BEGIN

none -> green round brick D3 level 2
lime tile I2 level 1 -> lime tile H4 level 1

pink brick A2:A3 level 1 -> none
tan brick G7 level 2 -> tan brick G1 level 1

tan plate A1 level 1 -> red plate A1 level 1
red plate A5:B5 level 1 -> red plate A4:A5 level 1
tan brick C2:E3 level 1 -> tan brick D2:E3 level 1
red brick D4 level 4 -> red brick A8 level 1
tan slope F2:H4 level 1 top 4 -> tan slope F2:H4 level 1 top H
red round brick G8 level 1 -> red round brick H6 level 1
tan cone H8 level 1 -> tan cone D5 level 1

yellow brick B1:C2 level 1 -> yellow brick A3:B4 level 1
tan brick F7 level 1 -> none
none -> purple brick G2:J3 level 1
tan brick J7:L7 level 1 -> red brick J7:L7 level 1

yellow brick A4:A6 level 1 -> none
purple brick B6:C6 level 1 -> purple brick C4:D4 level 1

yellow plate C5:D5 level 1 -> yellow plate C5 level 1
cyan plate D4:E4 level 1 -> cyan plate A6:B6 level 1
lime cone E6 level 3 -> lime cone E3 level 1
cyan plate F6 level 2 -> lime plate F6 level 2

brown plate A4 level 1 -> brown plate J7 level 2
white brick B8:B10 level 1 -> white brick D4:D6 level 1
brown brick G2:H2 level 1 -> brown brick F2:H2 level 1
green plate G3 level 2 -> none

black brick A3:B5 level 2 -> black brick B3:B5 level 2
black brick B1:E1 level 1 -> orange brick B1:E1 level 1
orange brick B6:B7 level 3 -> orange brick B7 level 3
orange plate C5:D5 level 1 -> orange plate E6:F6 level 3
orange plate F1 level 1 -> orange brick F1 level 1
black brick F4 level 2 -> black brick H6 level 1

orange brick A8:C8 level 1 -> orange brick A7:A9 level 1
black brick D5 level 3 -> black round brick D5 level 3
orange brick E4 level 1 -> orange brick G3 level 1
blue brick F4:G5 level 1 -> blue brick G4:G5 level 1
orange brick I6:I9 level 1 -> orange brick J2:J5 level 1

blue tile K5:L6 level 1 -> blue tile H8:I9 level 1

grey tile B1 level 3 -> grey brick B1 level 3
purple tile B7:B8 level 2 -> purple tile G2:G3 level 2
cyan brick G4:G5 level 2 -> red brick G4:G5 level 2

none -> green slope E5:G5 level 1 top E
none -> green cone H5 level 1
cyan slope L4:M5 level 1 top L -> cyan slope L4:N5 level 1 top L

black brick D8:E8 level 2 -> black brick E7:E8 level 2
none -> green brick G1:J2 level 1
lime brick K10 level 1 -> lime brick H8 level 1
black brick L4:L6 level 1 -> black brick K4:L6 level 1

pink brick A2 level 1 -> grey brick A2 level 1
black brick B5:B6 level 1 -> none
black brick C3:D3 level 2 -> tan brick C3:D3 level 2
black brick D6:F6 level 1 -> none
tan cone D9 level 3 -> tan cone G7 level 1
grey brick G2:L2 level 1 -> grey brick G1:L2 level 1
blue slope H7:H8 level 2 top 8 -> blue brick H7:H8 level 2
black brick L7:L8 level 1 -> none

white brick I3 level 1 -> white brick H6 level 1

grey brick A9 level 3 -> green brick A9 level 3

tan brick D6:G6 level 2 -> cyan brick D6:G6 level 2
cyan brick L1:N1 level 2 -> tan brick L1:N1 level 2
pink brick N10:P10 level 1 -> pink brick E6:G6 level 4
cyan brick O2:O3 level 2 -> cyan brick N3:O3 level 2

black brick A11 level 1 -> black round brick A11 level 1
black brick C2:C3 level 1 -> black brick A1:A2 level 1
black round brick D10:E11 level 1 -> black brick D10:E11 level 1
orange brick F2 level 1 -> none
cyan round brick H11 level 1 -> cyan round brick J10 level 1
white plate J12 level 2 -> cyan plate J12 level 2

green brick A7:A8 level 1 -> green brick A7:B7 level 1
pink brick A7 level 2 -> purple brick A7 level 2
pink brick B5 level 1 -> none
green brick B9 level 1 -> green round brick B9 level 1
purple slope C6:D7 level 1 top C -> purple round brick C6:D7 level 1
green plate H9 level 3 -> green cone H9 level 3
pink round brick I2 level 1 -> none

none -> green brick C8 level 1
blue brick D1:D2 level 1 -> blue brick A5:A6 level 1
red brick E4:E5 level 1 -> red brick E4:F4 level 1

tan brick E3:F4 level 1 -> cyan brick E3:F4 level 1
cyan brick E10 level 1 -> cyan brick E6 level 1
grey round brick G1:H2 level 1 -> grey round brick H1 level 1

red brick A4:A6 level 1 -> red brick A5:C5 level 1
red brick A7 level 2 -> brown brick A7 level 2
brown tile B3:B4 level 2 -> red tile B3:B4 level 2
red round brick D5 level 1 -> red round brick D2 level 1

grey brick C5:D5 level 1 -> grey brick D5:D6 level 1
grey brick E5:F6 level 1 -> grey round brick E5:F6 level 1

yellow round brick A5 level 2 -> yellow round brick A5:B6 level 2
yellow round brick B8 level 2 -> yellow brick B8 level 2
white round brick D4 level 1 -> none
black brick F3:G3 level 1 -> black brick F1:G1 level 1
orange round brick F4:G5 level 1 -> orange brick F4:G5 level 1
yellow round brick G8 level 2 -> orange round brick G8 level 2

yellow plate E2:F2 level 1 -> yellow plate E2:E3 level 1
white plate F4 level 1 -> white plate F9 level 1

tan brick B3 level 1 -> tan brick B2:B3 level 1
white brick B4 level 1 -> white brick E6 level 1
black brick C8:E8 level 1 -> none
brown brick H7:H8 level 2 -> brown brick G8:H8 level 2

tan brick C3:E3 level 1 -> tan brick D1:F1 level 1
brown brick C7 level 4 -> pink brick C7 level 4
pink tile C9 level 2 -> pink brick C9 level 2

END

§ **Problem statement**: Each line from the beginning of the entries to the line with "purple brick B6:C6" must be repeated exactly, with both end lines kept and no other lines given.

§ **Expected output**:
none -> green round brick D3 level 2
lime tile I2 level 1 -> lime tile H4 level 1

pink brick A2:A3 level 1 -> none
tan brick G7 level 2 -> tan brick G1 level 1

tan plate A1 level 1 -> red plate A1 level 1
red plate A5:B5 level 1 -> red plate A4:A5 level 1
tan brick C2:E3 level 1 -> tan brick D2:E3 level 1
red brick D4 level 4 -> red brick A8 level 1
tan slope F2:H4 level 1 top 4 -> tan slope F2:H4 level 1 top H
red round brick G8 level 1 -> red round brick H6 level 1
tan cone H8 level 1 -> tan cone D5 level 1

yellow brick B1:C2 level 1 -> yellow brick A3:B4 level 1
tan brick F7 level 1 -> none
none -> purple brick G2:J3 level 1
tan brick J7:L7 level 1 -> red brick J7:L7 level 1

yellow brick A4:A6 level 1 -> none
purple brick B6:C6 level 1 -> purple brick C4:D4 level 1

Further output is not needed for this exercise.